Using the entries below, restate word for word only the lines from the one with "none -> white brick G3:G5 level 1" to the final line, leaving the pictures out.
____ Working data
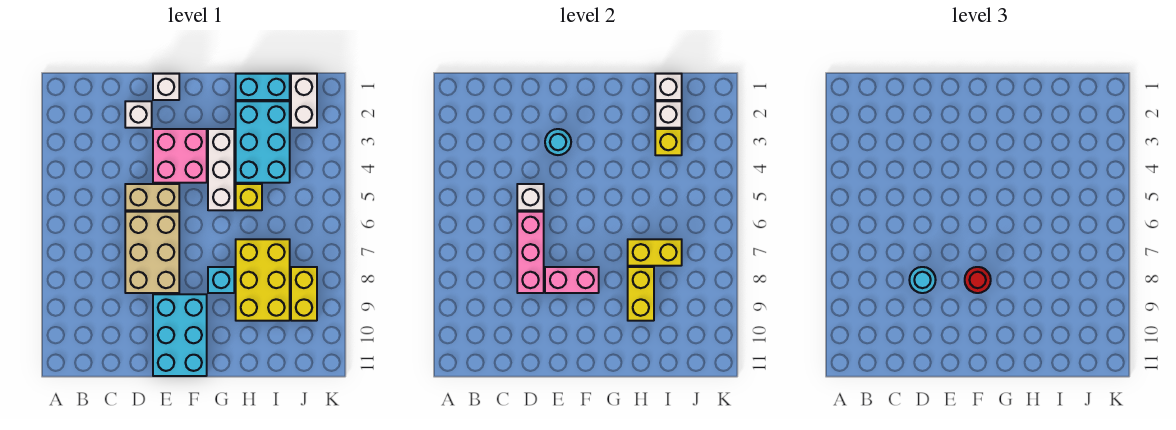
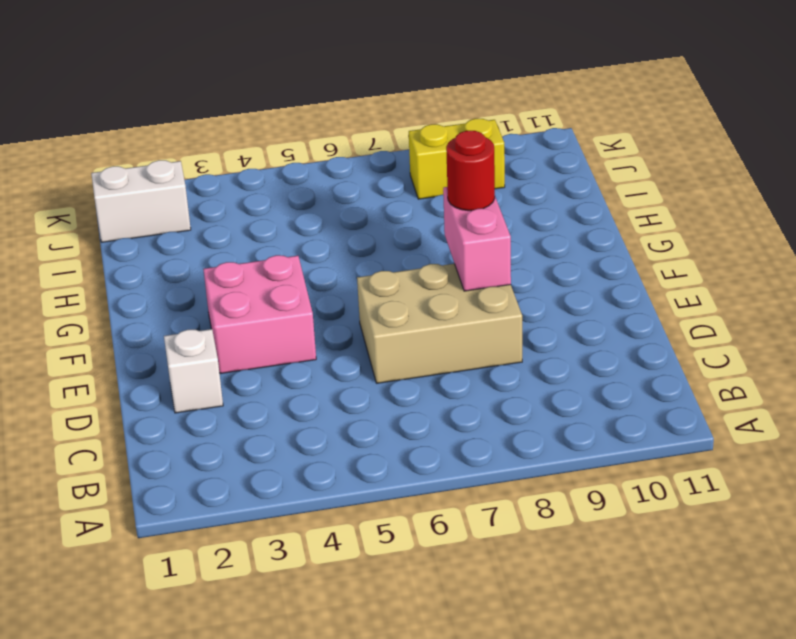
none -> tan brick D5:E5 level 1
none -> white brick E1 level 1
none -> cyan brick E9:F11 level 1

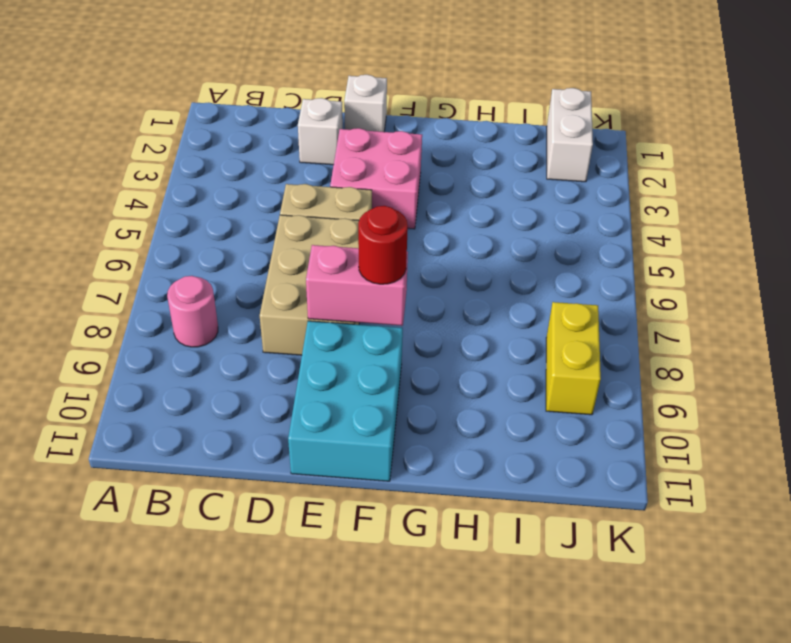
pink round brick B8 level 1 -> none
none -> white brick G3:G5 level 1
none -> cyan brick G8 level 1
none -> cyan brick H1:I1 level 1

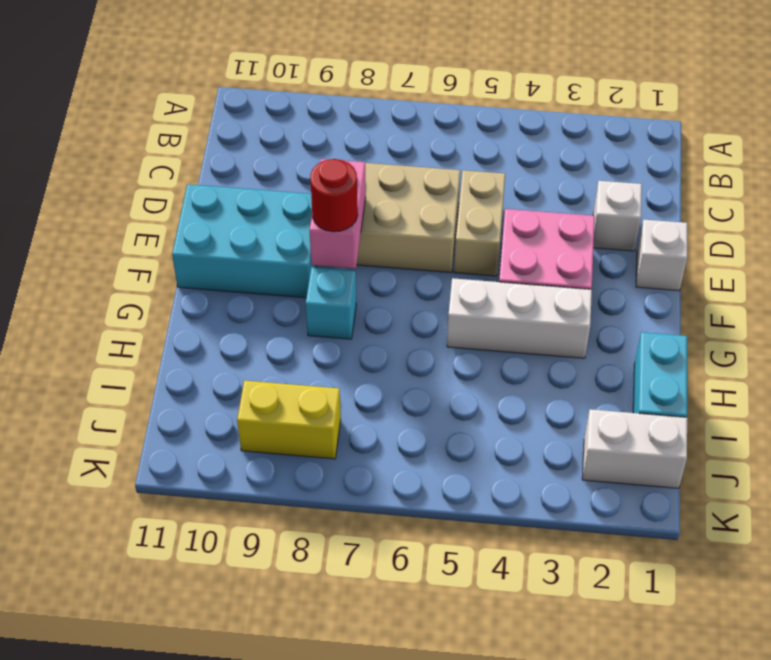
none -> cyan brick H2:I4 level 1
none -> yellow brick H5 level 1
none -> yellow brick H7:I9 level 1

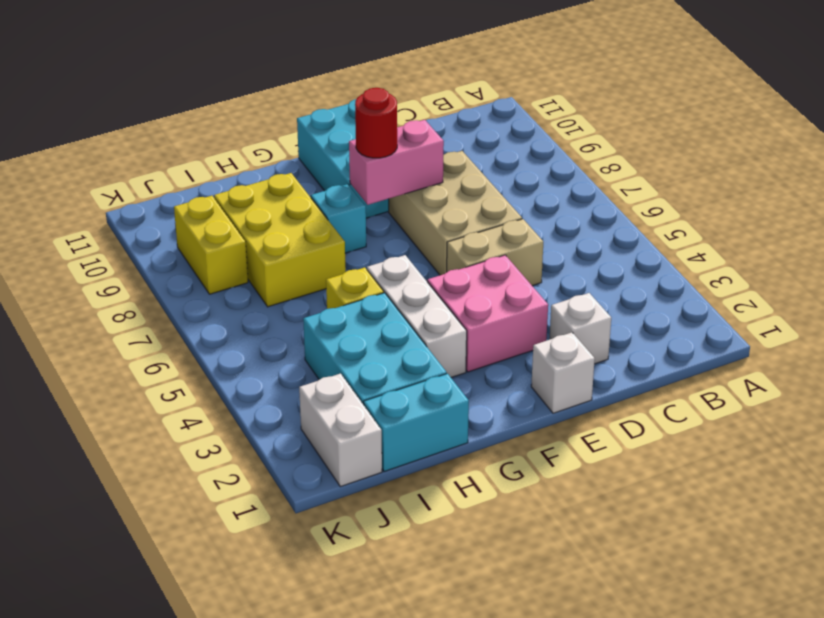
none -> white brick D5 level 2
none -> pink brick D6:D8 level 2
none -> cyan round brick E3 level 2

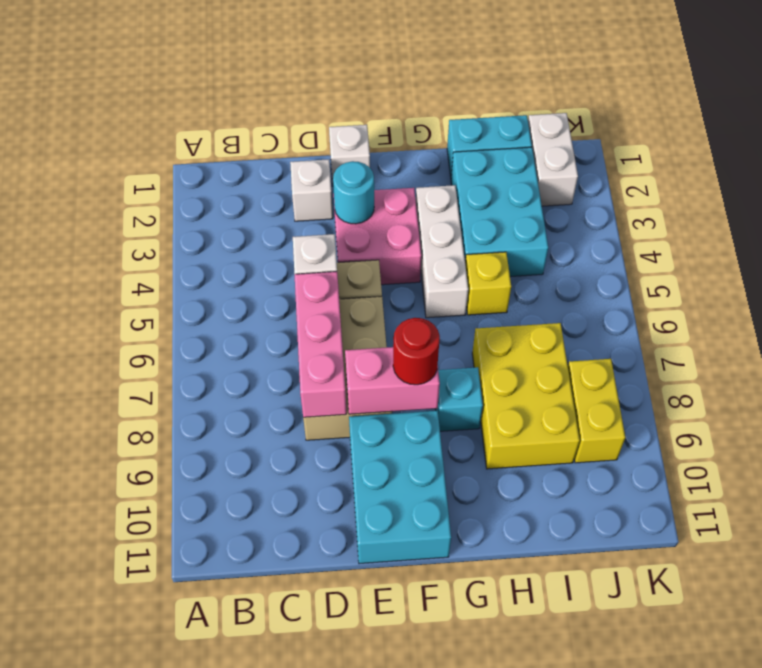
none -> yellow brick H7:I7 level 2
none -> yellow brick H8:H9 level 2
none -> white brick I1 level 2

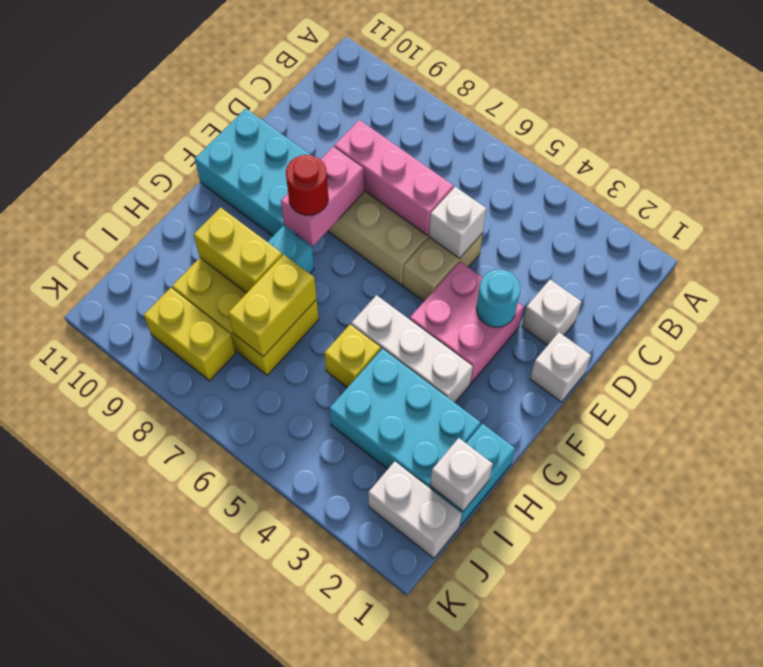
none -> white brick I2 level 2
none -> yellow brick I3 level 2
none -> cyan round brick D8 level 3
________
## Solved problem
none -> white brick G3:G5 level 1
none -> cyan brick G8 level 1
none -> cyan brick H1:I1 level 1

none -> cyan brick H2:I4 level 1
none -> yellow brick H5 level 1
none -> yellow brick H7:I9 level 1

none -> white brick D5 level 2
none -> pink brick D6:D8 level 2
none -> cyan round brick E3 level 2

none -> yellow brick H7:I7 level 2
none -> yellow brick H8:H9 level 2
none -> white brick I1 level 2

none -> white brick I2 level 2
none -> yellow brick I3 level 2
none -> cyan round brick D8 level 3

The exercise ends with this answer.